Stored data
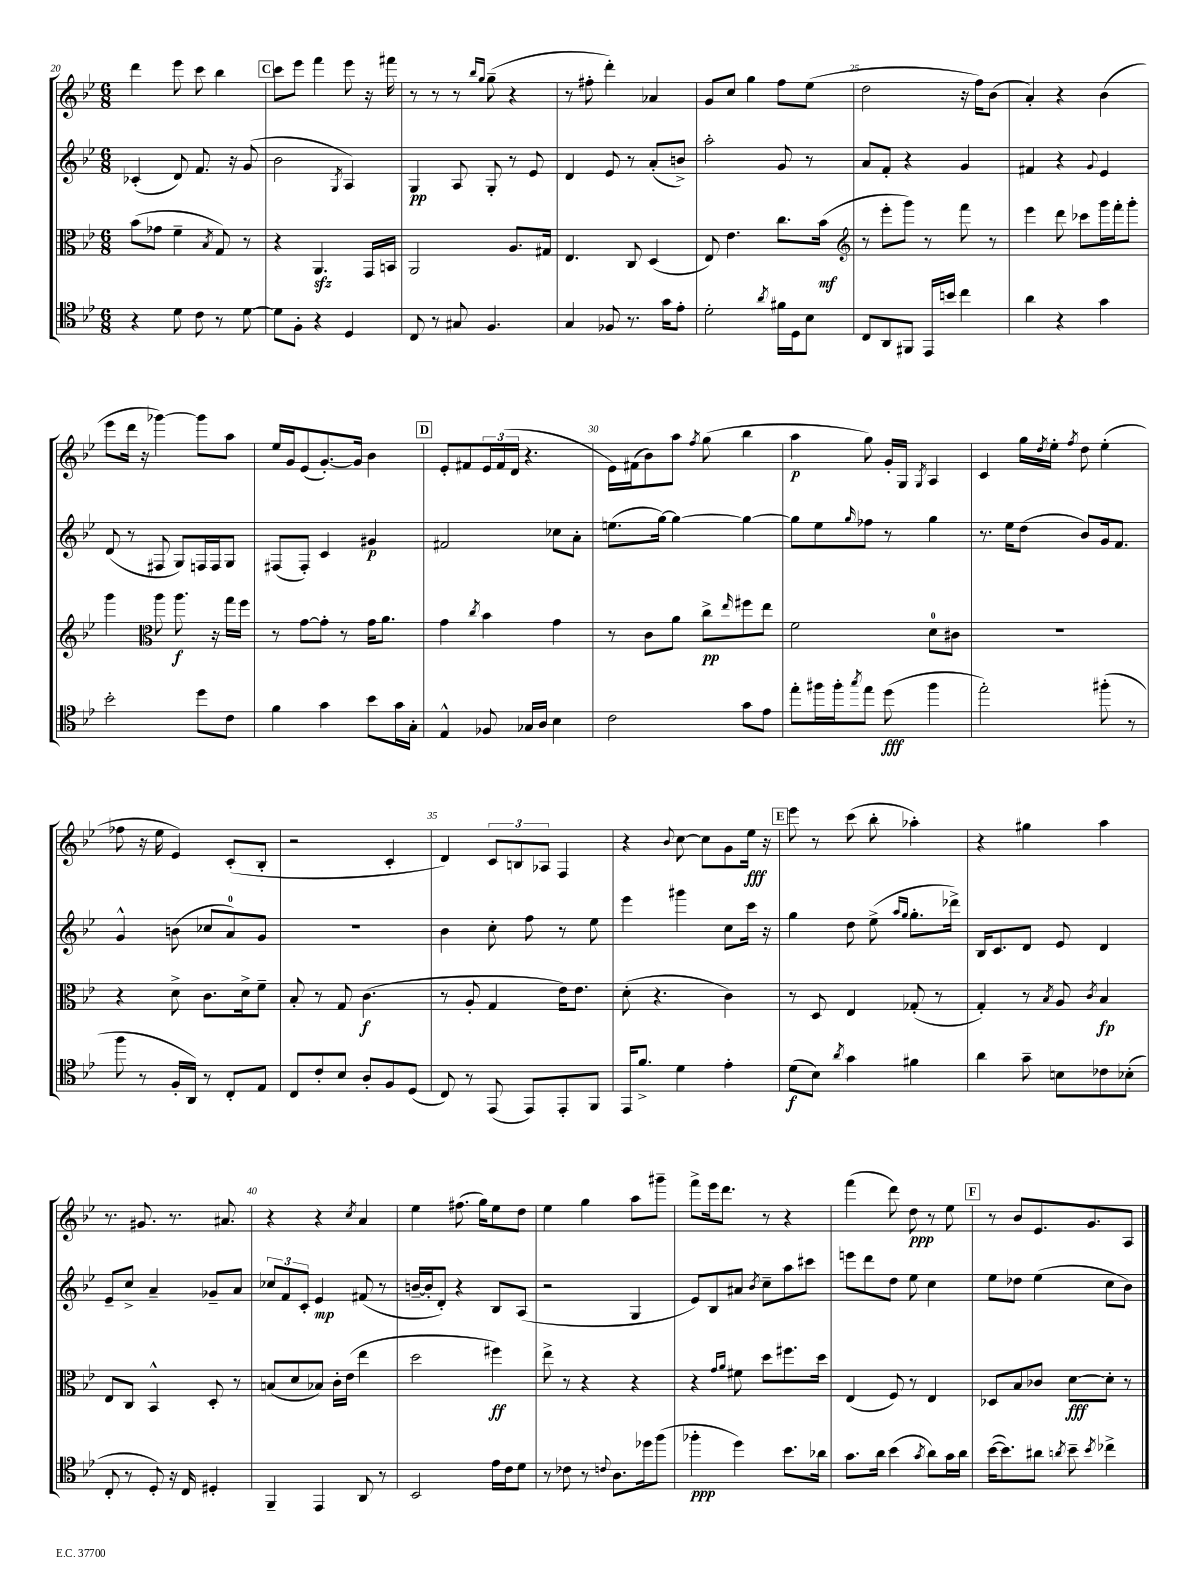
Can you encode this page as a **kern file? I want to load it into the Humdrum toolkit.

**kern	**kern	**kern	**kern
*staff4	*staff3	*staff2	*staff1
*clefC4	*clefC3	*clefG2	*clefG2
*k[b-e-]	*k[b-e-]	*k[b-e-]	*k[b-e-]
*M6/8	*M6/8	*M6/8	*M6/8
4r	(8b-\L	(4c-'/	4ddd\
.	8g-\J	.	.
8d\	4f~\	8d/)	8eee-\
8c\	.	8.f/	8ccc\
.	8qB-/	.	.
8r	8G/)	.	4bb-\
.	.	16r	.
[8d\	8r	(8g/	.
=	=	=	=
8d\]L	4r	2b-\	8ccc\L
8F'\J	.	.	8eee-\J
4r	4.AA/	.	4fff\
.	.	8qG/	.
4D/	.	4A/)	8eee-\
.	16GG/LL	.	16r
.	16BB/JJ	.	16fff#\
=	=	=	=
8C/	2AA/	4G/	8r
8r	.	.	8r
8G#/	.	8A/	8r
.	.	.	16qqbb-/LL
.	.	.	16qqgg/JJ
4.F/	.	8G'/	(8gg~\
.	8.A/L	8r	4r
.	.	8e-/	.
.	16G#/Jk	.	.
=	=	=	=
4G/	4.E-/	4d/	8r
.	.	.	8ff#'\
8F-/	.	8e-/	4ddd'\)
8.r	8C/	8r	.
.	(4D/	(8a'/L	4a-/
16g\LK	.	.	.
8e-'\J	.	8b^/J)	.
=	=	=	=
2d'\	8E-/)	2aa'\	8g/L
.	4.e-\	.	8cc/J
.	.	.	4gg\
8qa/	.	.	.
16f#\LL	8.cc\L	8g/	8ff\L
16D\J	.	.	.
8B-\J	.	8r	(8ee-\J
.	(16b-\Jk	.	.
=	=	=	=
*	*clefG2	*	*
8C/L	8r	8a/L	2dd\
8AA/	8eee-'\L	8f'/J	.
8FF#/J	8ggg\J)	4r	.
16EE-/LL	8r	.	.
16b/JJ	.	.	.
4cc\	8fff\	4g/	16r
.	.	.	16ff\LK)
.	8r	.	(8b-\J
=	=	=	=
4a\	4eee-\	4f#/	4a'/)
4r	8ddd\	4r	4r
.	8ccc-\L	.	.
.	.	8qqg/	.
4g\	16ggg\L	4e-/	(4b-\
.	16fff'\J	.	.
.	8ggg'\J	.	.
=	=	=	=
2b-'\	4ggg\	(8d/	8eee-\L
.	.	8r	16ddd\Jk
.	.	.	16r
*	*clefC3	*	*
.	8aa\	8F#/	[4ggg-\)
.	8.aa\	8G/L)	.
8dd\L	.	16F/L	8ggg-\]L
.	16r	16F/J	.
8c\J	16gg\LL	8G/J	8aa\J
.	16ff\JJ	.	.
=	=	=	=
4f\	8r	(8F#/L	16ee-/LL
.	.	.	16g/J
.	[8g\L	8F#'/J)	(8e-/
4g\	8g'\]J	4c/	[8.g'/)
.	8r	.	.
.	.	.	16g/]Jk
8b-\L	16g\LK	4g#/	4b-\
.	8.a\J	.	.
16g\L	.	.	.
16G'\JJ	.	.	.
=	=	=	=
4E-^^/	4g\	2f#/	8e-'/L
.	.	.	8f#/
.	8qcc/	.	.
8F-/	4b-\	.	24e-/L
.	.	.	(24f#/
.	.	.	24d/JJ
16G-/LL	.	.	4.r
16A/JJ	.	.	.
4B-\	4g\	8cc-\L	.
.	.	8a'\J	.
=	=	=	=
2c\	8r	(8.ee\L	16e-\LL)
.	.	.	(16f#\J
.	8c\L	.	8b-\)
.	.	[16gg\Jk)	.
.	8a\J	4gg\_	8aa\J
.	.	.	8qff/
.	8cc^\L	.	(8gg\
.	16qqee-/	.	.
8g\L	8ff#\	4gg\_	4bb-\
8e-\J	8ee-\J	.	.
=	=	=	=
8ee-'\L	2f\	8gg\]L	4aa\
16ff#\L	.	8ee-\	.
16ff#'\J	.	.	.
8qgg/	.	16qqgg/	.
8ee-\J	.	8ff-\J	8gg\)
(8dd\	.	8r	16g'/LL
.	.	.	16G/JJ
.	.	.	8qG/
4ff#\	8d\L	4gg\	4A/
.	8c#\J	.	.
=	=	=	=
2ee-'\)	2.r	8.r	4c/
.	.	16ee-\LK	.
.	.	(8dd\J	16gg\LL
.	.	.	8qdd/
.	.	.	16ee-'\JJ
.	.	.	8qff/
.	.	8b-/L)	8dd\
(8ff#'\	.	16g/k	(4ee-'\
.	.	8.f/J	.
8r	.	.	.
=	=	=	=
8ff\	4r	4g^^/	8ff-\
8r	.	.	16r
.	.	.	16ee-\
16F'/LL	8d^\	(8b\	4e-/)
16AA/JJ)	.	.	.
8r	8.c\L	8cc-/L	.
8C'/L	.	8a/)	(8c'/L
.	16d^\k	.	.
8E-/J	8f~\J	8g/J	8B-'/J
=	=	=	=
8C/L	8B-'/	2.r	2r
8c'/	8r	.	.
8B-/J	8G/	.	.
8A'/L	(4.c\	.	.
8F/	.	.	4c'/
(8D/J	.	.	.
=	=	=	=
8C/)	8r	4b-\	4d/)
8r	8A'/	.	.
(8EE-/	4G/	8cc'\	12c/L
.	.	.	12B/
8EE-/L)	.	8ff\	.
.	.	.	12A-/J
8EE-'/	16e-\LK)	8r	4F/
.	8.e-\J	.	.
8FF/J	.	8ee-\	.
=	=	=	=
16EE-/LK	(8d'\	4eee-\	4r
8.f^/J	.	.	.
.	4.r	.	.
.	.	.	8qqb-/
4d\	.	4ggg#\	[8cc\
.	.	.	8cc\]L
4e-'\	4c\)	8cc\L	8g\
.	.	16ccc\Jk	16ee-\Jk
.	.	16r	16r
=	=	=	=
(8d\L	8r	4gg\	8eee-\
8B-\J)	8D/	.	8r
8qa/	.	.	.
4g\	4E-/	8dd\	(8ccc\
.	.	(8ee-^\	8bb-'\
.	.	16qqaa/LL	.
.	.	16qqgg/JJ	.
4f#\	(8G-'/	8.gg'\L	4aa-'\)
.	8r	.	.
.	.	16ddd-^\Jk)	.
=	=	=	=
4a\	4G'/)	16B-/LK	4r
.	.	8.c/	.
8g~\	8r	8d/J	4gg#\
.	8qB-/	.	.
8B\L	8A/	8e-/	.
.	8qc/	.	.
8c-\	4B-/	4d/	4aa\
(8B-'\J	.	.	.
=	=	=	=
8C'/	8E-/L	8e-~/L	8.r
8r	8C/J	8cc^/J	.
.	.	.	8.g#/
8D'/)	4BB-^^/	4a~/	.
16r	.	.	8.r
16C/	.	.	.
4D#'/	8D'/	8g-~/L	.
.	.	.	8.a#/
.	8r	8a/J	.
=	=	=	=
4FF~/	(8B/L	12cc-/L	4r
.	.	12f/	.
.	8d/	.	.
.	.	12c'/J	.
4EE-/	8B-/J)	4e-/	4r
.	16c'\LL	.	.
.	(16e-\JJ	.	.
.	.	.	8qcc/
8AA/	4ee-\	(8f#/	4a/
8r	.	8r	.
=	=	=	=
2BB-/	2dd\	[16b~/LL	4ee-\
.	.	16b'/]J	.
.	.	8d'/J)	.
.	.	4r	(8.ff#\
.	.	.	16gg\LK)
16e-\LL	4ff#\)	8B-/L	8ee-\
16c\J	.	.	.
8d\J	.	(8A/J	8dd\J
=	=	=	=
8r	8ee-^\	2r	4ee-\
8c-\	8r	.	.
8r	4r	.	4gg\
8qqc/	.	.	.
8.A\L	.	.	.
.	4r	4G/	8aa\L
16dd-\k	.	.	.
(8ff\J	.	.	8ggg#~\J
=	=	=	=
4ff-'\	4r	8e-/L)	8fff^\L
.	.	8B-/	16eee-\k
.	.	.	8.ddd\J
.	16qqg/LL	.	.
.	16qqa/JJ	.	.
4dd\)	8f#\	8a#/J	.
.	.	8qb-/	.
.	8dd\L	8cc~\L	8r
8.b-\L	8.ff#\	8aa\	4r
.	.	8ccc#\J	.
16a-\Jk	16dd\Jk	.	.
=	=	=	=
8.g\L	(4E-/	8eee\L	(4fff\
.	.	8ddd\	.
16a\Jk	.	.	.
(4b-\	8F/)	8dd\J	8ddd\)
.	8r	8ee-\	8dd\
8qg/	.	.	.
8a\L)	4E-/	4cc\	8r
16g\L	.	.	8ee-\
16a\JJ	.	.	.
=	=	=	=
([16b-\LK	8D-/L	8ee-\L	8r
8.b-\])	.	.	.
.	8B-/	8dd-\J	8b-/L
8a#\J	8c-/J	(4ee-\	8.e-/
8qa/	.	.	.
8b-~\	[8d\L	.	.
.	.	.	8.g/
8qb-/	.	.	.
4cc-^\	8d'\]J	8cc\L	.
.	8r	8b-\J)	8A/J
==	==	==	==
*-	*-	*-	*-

TASK PROMPT — List every line above that contains the string "kern", counting only matches with the same capitalization.

THE RESPONSE —
Can you encode this page as a **kern file? I want to load it into the Humdrum toolkit.
**kern	**kern	**kern	**kern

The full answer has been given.